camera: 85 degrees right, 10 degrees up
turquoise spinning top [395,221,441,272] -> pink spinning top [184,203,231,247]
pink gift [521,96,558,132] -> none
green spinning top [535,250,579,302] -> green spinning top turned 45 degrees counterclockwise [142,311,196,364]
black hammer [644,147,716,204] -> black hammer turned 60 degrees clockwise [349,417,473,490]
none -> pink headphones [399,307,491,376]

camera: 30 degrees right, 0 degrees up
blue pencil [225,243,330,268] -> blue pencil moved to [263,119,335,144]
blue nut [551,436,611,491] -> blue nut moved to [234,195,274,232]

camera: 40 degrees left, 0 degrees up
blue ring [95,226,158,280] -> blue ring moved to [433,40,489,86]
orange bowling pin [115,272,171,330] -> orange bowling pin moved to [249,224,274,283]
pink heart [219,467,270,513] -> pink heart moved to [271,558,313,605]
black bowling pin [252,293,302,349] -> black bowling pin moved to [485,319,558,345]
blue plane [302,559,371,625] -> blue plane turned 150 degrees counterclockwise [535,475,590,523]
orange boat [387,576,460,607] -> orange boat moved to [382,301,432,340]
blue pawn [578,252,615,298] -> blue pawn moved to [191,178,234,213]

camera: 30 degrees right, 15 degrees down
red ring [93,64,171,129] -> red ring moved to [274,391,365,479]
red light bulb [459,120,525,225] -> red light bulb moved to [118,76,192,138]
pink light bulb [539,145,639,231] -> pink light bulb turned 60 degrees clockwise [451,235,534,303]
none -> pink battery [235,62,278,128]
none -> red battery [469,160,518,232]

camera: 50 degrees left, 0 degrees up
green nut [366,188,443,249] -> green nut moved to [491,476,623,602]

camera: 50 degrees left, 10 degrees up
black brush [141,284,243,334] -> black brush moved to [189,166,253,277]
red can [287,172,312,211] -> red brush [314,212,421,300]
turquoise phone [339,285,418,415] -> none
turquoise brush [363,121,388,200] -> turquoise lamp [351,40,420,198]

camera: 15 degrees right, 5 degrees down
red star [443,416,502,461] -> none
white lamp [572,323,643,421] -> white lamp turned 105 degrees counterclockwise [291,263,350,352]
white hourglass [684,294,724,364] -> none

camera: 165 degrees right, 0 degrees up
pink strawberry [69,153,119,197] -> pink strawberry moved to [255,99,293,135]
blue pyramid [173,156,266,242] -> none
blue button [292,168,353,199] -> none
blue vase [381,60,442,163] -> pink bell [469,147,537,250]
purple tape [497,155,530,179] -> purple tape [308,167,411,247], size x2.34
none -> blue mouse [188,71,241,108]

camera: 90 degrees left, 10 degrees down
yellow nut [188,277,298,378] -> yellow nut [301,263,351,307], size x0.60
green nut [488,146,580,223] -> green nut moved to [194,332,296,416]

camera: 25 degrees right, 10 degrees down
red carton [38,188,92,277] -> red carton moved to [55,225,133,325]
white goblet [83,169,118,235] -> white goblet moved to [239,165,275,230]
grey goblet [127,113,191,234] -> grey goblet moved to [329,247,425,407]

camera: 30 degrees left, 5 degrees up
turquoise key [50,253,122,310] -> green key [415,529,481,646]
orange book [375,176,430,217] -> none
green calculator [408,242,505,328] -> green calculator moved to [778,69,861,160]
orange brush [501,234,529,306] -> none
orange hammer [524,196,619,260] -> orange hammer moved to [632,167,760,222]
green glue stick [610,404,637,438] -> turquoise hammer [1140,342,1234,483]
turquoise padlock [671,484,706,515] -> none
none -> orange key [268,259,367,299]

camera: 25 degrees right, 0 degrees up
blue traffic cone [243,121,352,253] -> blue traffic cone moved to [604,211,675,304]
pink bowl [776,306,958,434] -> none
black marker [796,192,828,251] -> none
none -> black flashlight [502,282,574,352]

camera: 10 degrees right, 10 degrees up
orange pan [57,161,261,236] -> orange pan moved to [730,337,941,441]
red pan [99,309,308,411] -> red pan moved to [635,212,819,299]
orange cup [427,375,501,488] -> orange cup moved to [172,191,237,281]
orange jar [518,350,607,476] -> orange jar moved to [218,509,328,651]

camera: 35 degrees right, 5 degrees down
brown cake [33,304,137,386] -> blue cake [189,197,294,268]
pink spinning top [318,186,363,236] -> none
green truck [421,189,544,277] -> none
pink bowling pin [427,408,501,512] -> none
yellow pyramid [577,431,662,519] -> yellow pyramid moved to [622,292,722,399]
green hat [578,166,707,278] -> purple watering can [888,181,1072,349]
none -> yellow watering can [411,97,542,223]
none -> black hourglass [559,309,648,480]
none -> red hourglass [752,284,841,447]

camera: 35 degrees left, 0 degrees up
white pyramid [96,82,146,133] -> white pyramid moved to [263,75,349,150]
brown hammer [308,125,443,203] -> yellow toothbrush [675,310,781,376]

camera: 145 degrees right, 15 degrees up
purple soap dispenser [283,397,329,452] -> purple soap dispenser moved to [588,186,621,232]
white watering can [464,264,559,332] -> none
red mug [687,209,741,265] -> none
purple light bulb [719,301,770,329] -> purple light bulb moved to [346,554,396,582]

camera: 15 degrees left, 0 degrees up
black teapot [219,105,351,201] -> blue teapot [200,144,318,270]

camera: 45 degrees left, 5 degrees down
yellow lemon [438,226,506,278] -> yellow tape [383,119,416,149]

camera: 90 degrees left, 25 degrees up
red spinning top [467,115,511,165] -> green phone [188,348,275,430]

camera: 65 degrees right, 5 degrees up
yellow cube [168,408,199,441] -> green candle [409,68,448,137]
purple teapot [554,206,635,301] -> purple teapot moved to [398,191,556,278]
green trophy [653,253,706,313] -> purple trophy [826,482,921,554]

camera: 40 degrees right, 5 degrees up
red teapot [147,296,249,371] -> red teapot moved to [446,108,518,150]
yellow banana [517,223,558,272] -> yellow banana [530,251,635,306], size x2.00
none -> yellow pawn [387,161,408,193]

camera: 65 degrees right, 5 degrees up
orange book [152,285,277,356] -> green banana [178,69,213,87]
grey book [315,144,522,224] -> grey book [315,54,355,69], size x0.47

++++

Where a line in the data contains the string "hammer", add it to your count, and give only the final number.

# Response for this exercise
4